> _WHAT THE TASK REQUIRES_: In the entries below, find the line with "camera: 10 degrees left, 0 degrees up" and print exactly every line from there up to and including the line with "(486, 138) = (419, 130): red", with no other lines.

> _DATA FOR THIS EXERCISE_:

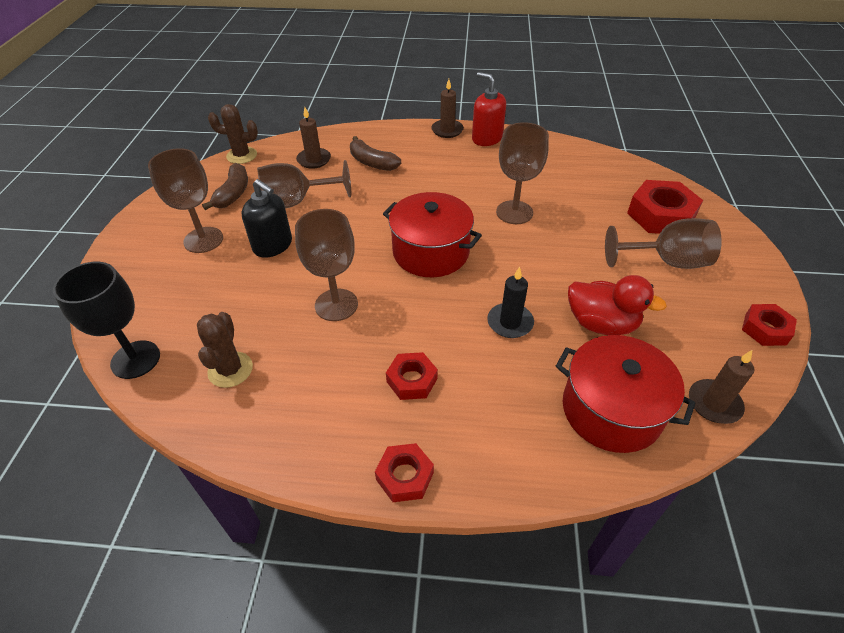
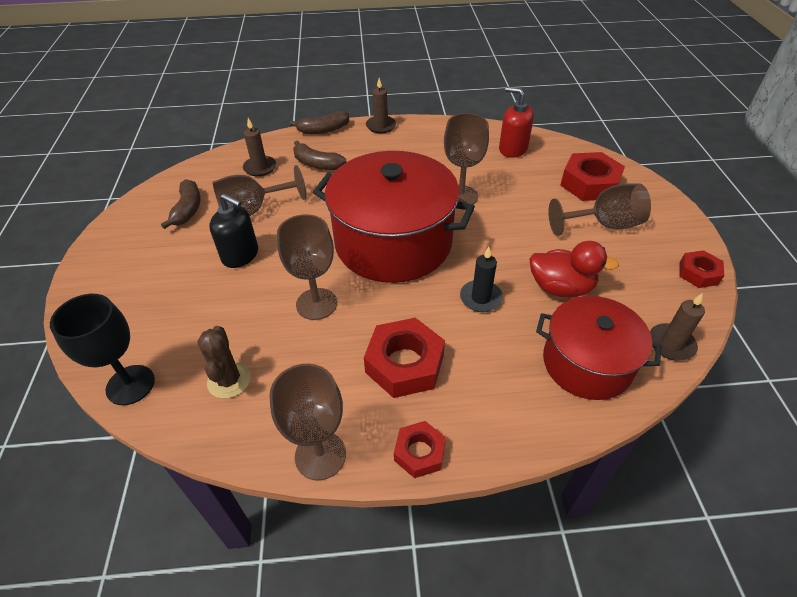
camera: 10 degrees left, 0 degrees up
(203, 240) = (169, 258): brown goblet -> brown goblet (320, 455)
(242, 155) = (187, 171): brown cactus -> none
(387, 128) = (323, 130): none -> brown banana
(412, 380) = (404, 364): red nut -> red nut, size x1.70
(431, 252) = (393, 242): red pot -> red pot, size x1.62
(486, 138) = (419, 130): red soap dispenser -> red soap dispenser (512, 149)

==

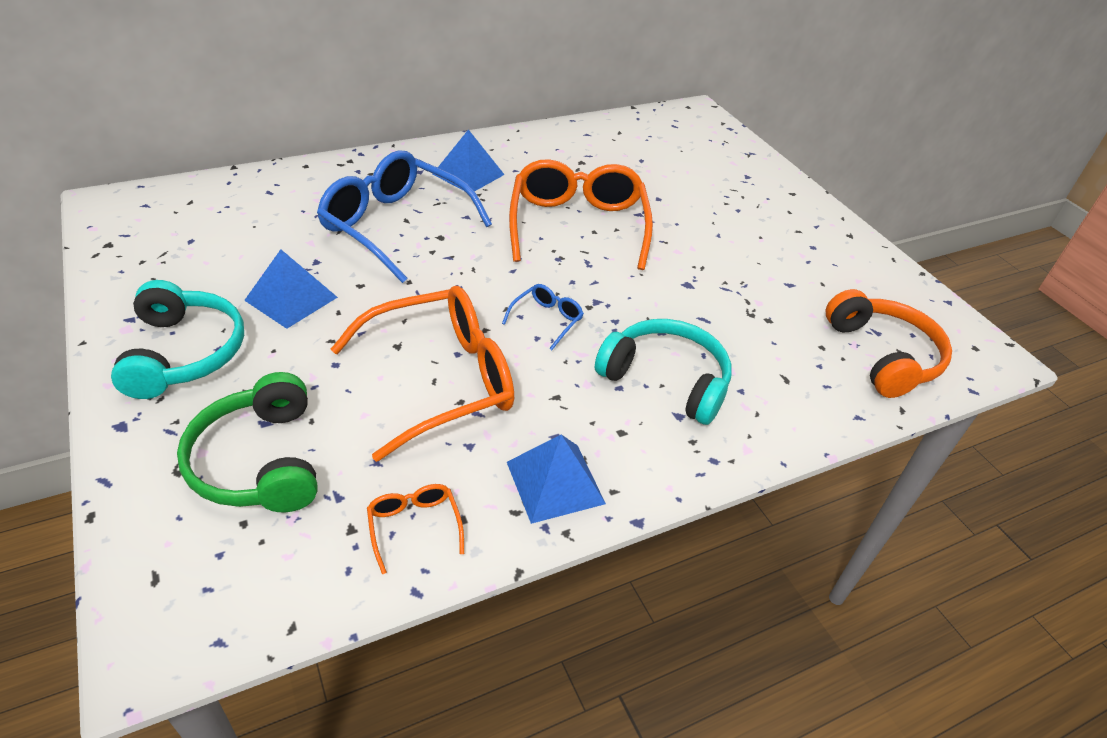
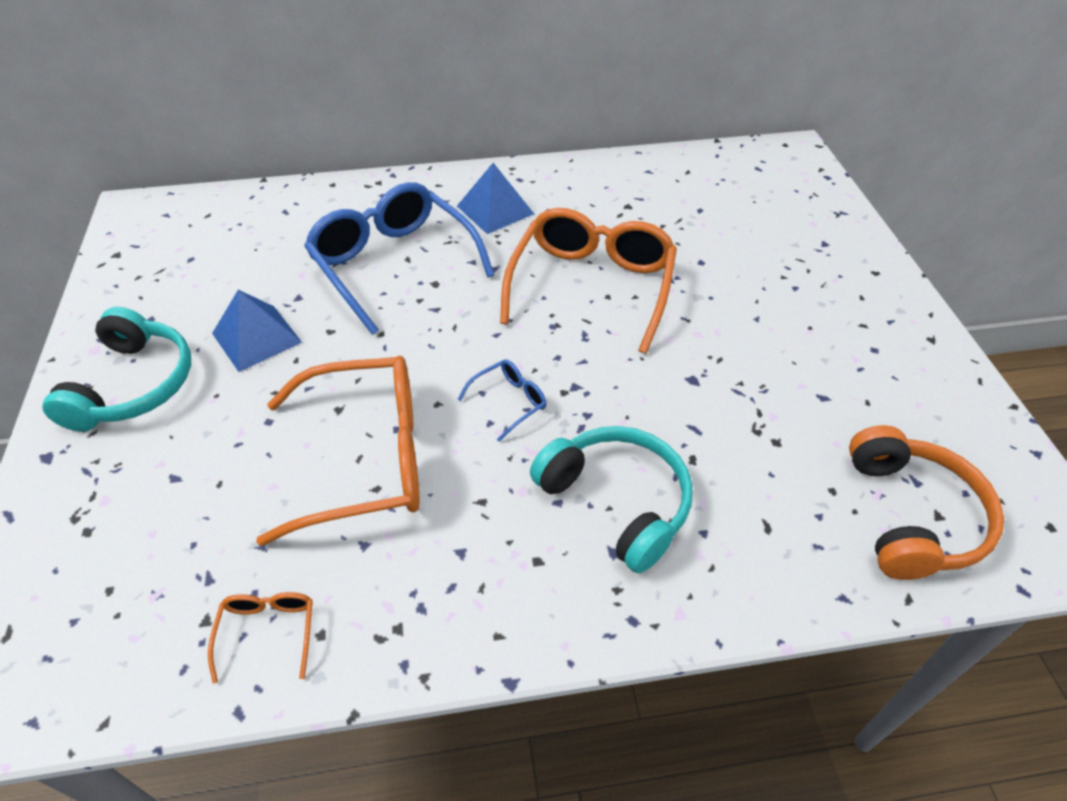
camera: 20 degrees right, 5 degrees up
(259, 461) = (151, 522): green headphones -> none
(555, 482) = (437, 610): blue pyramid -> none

...

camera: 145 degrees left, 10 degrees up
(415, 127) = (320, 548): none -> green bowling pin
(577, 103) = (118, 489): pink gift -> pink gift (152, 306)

> _COMPLETED EXERCISE_:
camera: 10 degrees left, 0 degrees up
(203, 240) = (169, 258): brown goblet -> brown goblet (320, 455)
(242, 155) = (187, 171): brown cactus -> none
(387, 128) = (323, 130): none -> brown banana
(412, 380) = (404, 364): red nut -> red nut, size x1.70
(431, 252) = (393, 242): red pot -> red pot, size x1.62
(486, 138) = (419, 130): red soap dispenser -> red soap dispenser (512, 149)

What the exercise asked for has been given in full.